RECORD EXTRACTS
══════════════════════════════
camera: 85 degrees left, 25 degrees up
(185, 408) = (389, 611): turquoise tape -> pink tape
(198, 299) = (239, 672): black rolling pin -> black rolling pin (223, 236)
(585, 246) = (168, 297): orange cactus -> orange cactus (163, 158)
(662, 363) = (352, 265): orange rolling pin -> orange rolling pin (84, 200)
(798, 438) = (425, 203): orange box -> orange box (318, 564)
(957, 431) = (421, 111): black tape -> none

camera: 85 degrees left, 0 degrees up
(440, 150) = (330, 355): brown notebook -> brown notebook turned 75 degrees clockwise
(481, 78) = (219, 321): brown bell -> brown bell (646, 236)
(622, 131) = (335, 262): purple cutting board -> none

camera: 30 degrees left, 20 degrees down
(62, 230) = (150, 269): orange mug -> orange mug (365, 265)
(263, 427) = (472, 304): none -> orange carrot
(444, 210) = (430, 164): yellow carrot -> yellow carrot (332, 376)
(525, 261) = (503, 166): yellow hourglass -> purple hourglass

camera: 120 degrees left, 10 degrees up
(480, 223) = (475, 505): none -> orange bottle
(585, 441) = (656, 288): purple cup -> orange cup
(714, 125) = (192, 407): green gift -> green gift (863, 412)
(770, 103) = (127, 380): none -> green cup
══════════════════════════════
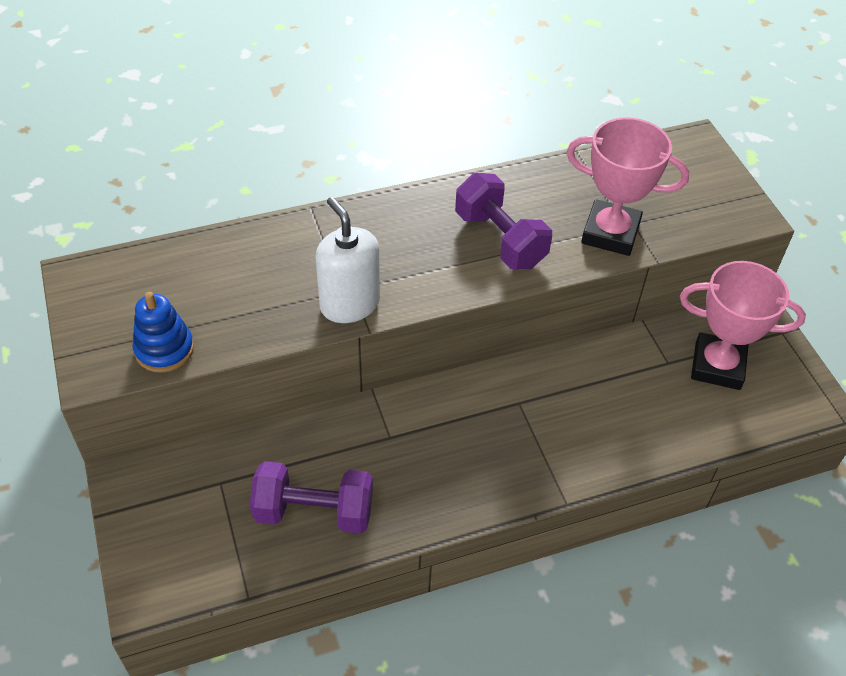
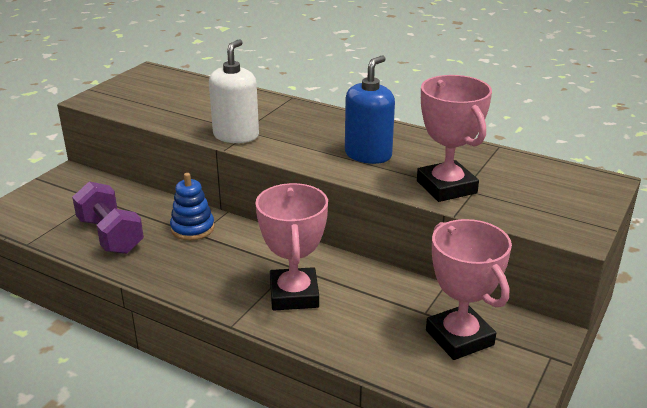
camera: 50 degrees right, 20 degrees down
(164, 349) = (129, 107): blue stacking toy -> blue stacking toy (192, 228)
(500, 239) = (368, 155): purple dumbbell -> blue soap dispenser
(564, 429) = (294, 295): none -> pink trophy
══════════════════════════════
EXERCISE OBJECTIVE
Lines containing the word "degrees": copy each of them from the material.

SOLUTION TO THE PROBLEM
camera: 85 degrees left, 25 degrees up
camera: 85 degrees left, 0 degrees up
(440, 150) = (330, 355): brown notebook -> brown notebook turned 75 degrees clockwise
camera: 30 degrees left, 20 degrees down
camera: 120 degrees left, 10 degrees up
camera: 50 degrees right, 20 degrees down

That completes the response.